Object state change records:
*** Block opens ***

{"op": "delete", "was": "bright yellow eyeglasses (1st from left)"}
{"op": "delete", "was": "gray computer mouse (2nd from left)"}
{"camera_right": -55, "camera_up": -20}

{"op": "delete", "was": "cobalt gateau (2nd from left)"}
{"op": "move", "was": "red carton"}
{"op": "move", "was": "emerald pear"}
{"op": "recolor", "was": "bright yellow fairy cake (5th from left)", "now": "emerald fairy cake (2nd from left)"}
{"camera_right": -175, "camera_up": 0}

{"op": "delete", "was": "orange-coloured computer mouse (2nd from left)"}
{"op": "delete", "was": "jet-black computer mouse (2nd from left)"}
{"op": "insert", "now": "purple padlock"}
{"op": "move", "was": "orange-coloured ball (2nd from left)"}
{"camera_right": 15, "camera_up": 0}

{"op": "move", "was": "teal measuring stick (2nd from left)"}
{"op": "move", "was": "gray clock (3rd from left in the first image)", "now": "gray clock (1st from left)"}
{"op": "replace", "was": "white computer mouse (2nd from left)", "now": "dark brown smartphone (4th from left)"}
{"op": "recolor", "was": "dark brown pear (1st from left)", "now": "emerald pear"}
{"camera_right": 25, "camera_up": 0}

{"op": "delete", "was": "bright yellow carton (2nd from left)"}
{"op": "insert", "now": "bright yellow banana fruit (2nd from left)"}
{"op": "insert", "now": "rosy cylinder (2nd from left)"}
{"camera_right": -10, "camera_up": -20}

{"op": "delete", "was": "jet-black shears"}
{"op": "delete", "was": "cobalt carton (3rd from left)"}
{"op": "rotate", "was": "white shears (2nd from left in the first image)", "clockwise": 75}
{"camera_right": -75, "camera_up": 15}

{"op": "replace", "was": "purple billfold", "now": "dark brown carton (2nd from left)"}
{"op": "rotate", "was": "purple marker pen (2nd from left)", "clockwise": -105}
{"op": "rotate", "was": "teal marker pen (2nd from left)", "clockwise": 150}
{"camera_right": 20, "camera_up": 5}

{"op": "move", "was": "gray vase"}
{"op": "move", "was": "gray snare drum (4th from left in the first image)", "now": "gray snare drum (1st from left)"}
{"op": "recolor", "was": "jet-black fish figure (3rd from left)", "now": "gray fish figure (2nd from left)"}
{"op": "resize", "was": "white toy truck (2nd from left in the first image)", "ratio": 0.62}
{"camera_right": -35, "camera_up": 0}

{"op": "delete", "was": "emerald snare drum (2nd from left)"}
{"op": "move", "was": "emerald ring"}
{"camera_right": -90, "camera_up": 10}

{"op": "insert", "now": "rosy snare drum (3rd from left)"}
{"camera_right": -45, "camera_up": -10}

*** Block closes ***

- [What is required]:
The data above is to be returned exactly, with nothing altered.

- [Answer section]:
{"op": "delete", "was": "bright yellow eyeglasses (1st from left)"}
{"op": "delete", "was": "gray computer mouse (2nd from left)"}
{"camera_right": -55, "camera_up": -20}

{"op": "delete", "was": "cobalt gateau (2nd from left)"}
{"op": "move", "was": "red carton"}
{"op": "move", "was": "emerald pear"}
{"op": "recolor", "was": "bright yellow fairy cake (5th from left)", "now": "emerald fairy cake (2nd from left)"}
{"camera_right": -175, "camera_up": 0}

{"op": "delete", "was": "orange-coloured computer mouse (2nd from left)"}
{"op": "delete", "was": "jet-black computer mouse (2nd from left)"}
{"op": "insert", "now": "purple padlock"}
{"op": "move", "was": "orange-coloured ball (2nd from left)"}
{"camera_right": 15, "camera_up": 0}

{"op": "move", "was": "teal measuring stick (2nd from left)"}
{"op": "move", "was": "gray clock (3rd from left in the first image)", "now": "gray clock (1st from left)"}
{"op": "replace", "was": "white computer mouse (2nd from left)", "now": "dark brown smartphone (4th from left)"}
{"op": "recolor", "was": "dark brown pear (1st from left)", "now": "emerald pear"}
{"camera_right": 25, "camera_up": 0}

{"op": "delete", "was": "bright yellow carton (2nd from left)"}
{"op": "insert", "now": "bright yellow banana fruit (2nd from left)"}
{"op": "insert", "now": "rosy cylinder (2nd from left)"}
{"camera_right": -10, "camera_up": -20}

{"op": "delete", "was": "jet-black shears"}
{"op": "delete", "was": "cobalt carton (3rd from left)"}
{"op": "rotate", "was": "white shears (2nd from left in the first image)", "clockwise": 75}
{"camera_right": -75, "camera_up": 15}

{"op": "replace", "was": "purple billfold", "now": "dark brown carton (2nd from left)"}
{"op": "rotate", "was": "purple marker pen (2nd from left)", "clockwise": -105}
{"op": "rotate", "was": "teal marker pen (2nd from left)", "clockwise": 150}
{"camera_right": 20, "camera_up": 5}

{"op": "move", "was": "gray vase"}
{"op": "move", "was": "gray snare drum (4th from left in the first image)", "now": "gray snare drum (1st from left)"}
{"op": "recolor", "was": "jet-black fish figure (3rd from left)", "now": "gray fish figure (2nd from left)"}
{"op": "resize", "was": "white toy truck (2nd from left in the first image)", "ratio": 0.62}
{"camera_right": -35, "camera_up": 0}

{"op": "delete", "was": "emerald snare drum (2nd from left)"}
{"op": "move", "was": "emerald ring"}
{"camera_right": -90, "camera_up": 10}

{"op": "insert", "now": "rosy snare drum (3rd from left)"}
{"camera_right": -45, "camera_up": -10}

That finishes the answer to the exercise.